--- START ---
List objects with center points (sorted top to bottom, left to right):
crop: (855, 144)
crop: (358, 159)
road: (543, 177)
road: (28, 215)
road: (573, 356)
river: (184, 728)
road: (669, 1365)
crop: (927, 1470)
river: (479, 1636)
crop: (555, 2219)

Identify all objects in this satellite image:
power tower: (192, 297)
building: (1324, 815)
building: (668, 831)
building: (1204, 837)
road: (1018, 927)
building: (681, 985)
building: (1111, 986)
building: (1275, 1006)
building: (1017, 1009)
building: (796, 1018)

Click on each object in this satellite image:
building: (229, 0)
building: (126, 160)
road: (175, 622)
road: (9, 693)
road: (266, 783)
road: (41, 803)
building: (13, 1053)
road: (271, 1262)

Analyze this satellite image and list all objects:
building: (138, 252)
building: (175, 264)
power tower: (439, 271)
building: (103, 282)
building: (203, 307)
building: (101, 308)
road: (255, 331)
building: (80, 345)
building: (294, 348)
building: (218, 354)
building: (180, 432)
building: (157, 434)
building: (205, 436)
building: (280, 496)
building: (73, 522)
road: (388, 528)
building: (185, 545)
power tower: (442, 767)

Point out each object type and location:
--- END ---
### The problem
Give back all the records above exactly as they were written.

### Response to this task
List objects with center points (sorted top to bottom, left to right):
crop: (855, 144)
crop: (358, 159)
road: (543, 177)
road: (28, 215)
road: (573, 356)
river: (184, 728)
road: (669, 1365)
crop: (927, 1470)
river: (479, 1636)
crop: (555, 2219)

Identify all objects in this satellite image:
power tower: (192, 297)
building: (1324, 815)
building: (668, 831)
building: (1204, 837)
road: (1018, 927)
building: (681, 985)
building: (1111, 986)
building: (1275, 1006)
building: (1017, 1009)
building: (796, 1018)

Click on each object in this satellite image:
building: (229, 0)
building: (126, 160)
road: (175, 622)
road: (9, 693)
road: (266, 783)
road: (41, 803)
building: (13, 1053)
road: (271, 1262)

Analyze this satellite image and list all objects:
building: (138, 252)
building: (175, 264)
power tower: (439, 271)
building: (103, 282)
building: (203, 307)
building: (101, 308)
road: (255, 331)
building: (80, 345)
building: (294, 348)
building: (218, 354)
building: (180, 432)
building: (157, 434)
building: (205, 436)
building: (280, 496)
building: (73, 522)
road: (388, 528)
building: (185, 545)
power tower: (442, 767)

Point out each object type and location:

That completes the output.